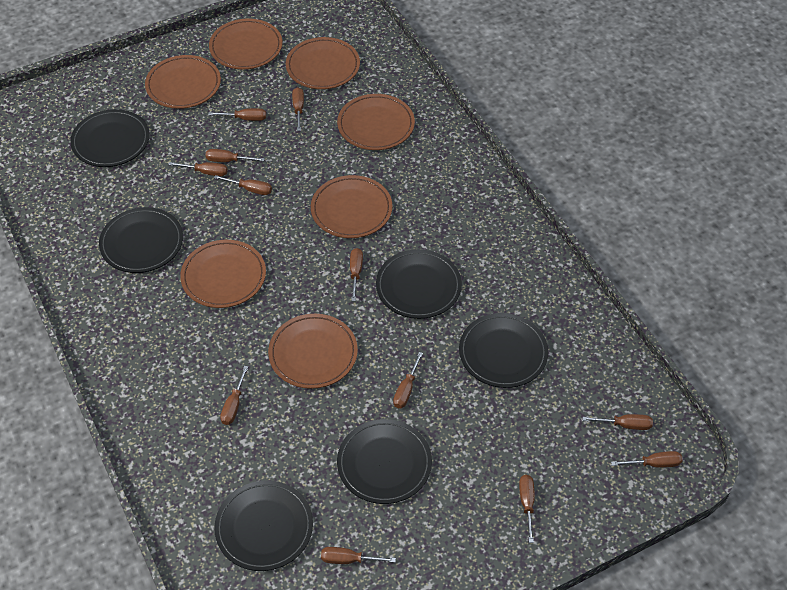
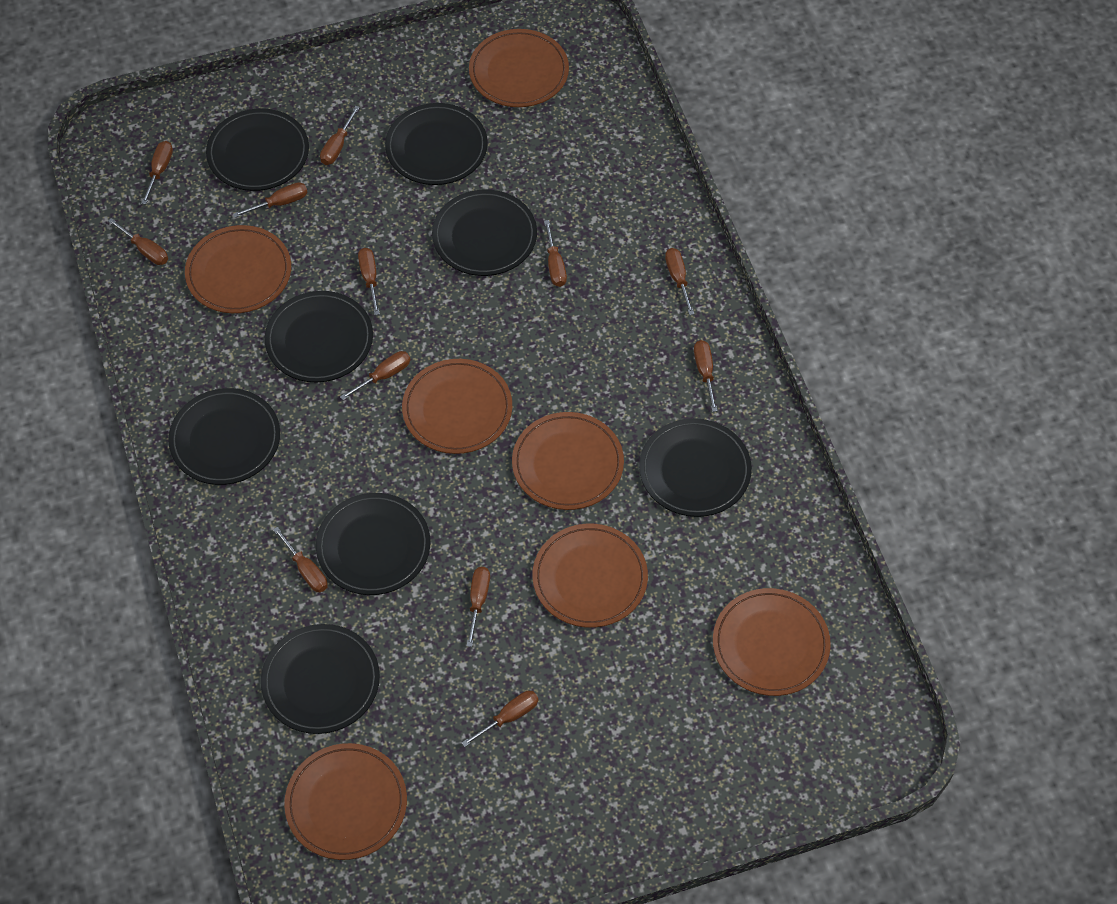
black plate: 6 -> 8

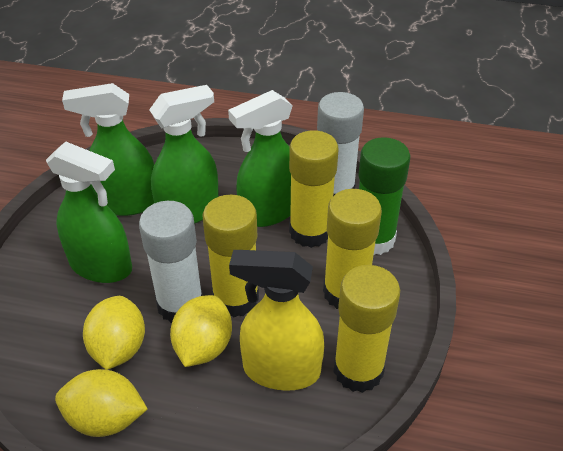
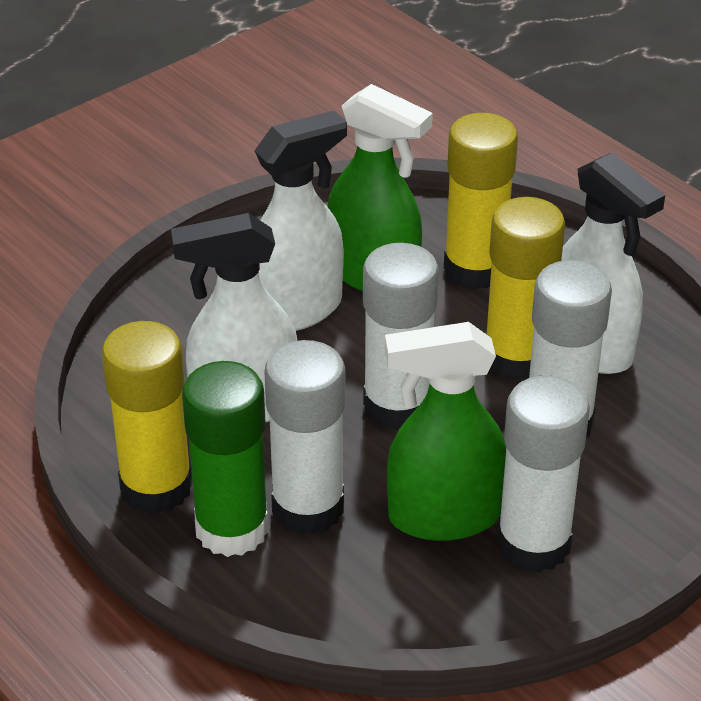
green spray bottle: 4 -> 2
white glue stick: 2 -> 4
white spray bottle: 0 -> 3
yellow glue stick: 4 -> 3
yellow lemon: 3 -> 0
yellow spray bottle: 1 -> 0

________________

PROBLEM REQUIREMENTS: The lines you need are those containing "glue"; find them in the records and copy them.

ANSWER TO THE EXERCISE:
white glue stick: 2 -> 4
yellow glue stick: 4 -> 3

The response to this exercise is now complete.